[Data excerpt]

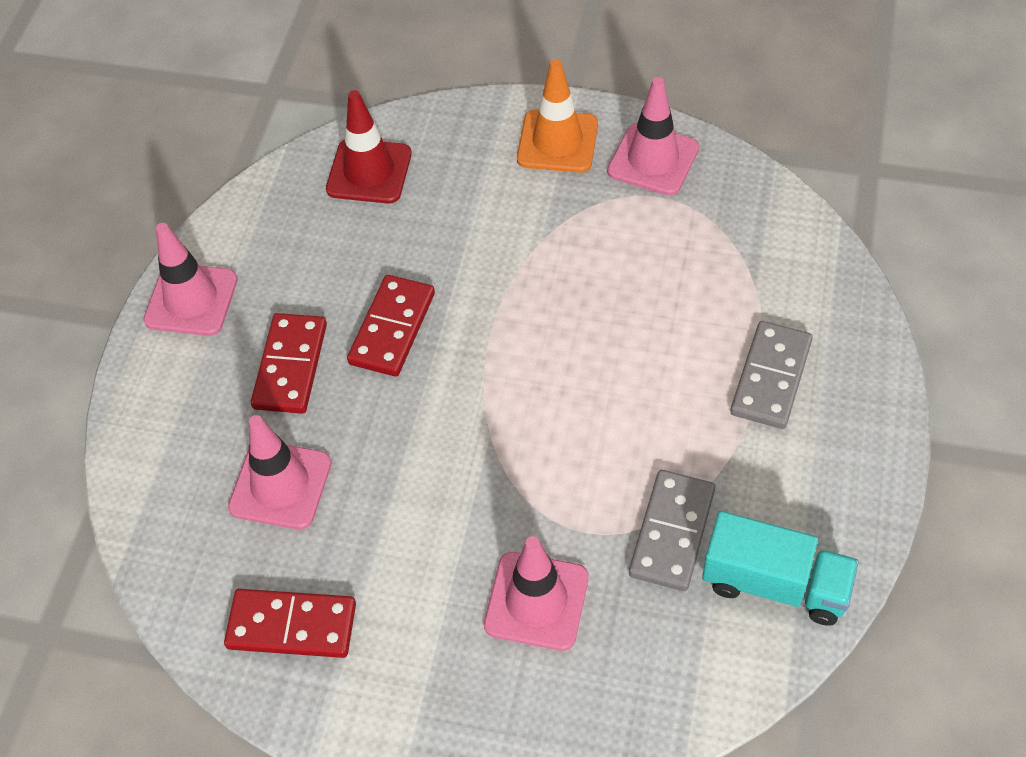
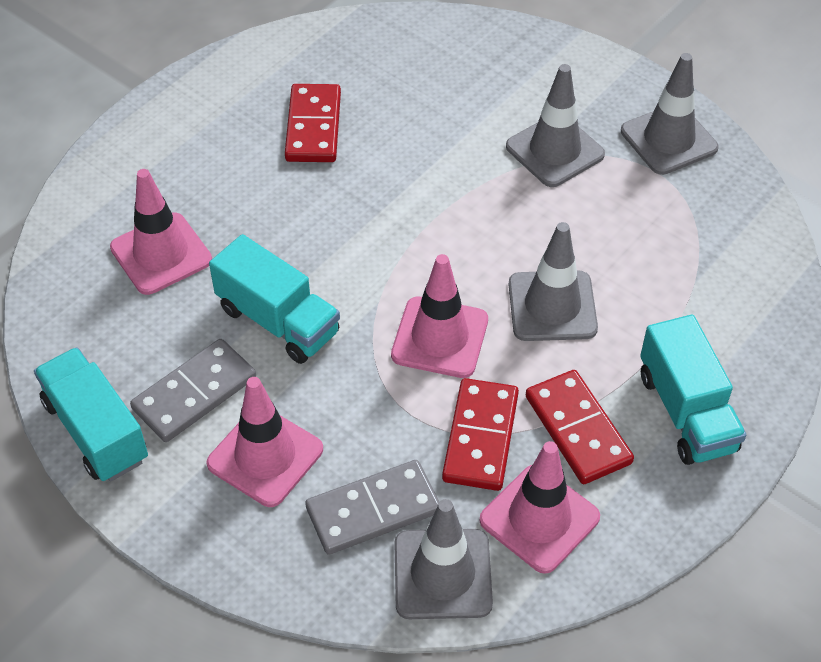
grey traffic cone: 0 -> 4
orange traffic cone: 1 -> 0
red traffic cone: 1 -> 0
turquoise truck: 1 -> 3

[/Data excerpt]

About this exercise:
Copy the lines from the one with "orange traffic cone: 1 -> 0" through the last line of the material above, exactly as they are and with no others.

Exercise solution:
orange traffic cone: 1 -> 0
red traffic cone: 1 -> 0
turquoise truck: 1 -> 3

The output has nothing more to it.